> **Data**
|---|

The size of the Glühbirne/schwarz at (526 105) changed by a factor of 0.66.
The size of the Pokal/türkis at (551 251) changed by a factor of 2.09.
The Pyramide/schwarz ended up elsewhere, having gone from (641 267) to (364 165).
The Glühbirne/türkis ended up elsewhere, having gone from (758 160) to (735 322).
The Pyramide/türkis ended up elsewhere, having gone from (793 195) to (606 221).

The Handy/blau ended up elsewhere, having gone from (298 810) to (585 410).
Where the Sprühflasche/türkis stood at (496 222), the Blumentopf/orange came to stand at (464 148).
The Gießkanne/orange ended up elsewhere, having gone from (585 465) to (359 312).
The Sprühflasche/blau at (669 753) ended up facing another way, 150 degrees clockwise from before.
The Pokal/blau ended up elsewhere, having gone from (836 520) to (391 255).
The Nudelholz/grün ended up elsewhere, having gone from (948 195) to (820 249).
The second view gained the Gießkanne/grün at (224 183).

|---|

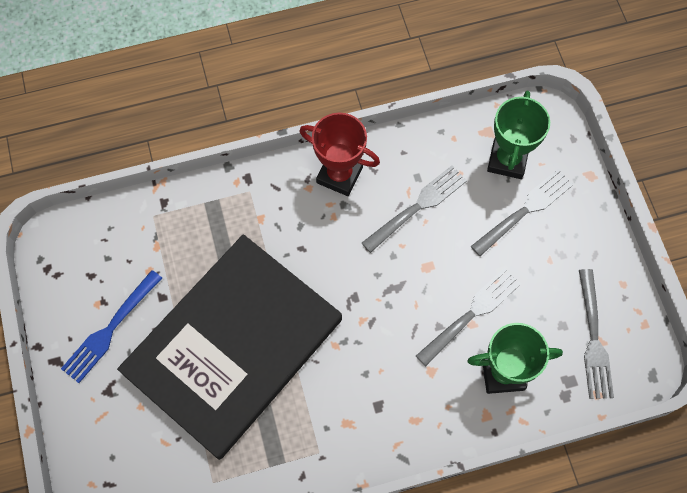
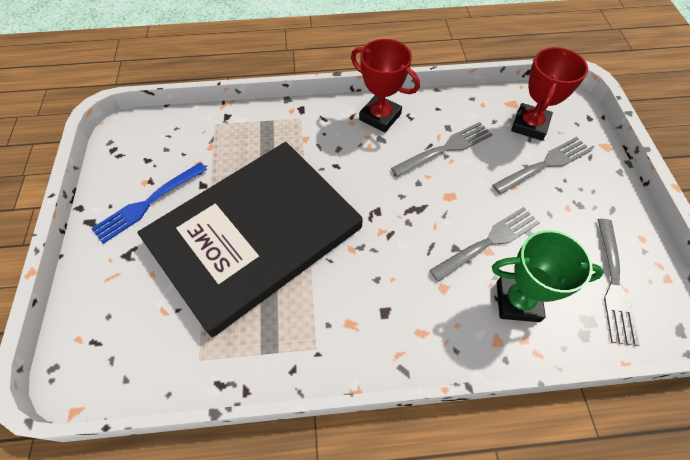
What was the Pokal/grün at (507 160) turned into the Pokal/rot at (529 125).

|---|

> **Try it**
When the word "size" appears in a line of the listing, pull that line out.

> **Result below**
The size of the Glühbirne/schwarz at (526 105) changed by a factor of 0.66.
The size of the Pokal/türkis at (551 251) changed by a factor of 2.09.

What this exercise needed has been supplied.